• **Input data**
===============
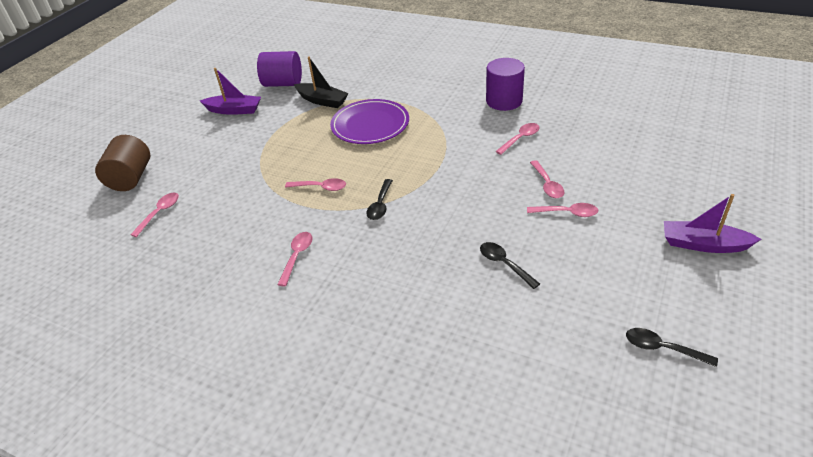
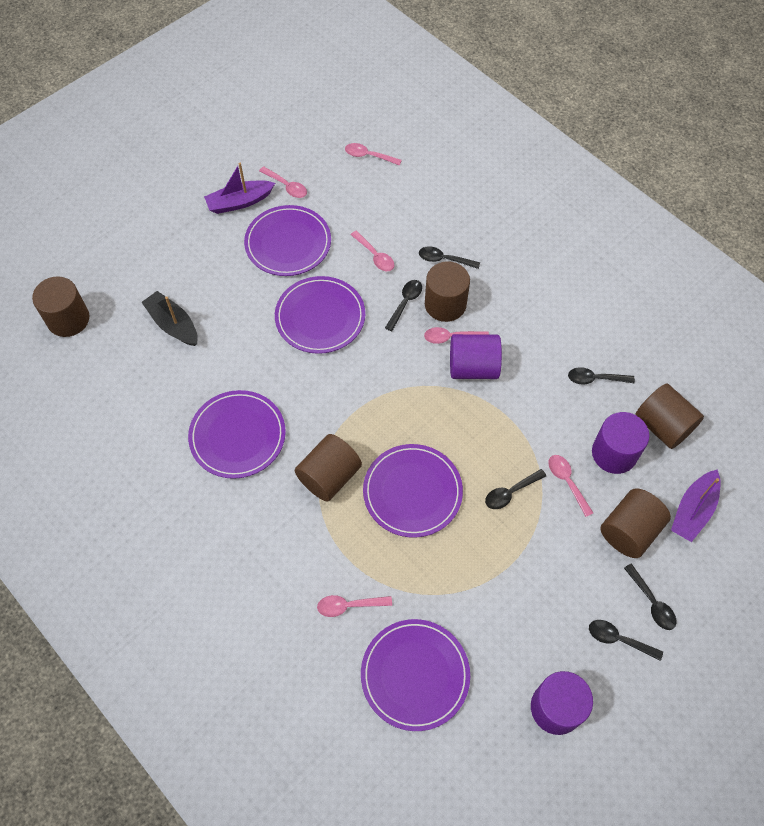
black spoon: 3 -> 6
brown cylinder: 1 -> 5
purple cylinder: 2 -> 3
purple plate: 1 -> 5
===============
• **Problem to work on**
Set down the complete material exactly, but do not include the images.

• **Written solution**
black spoon: 3 -> 6
brown cylinder: 1 -> 5
purple cylinder: 2 -> 3
purple plate: 1 -> 5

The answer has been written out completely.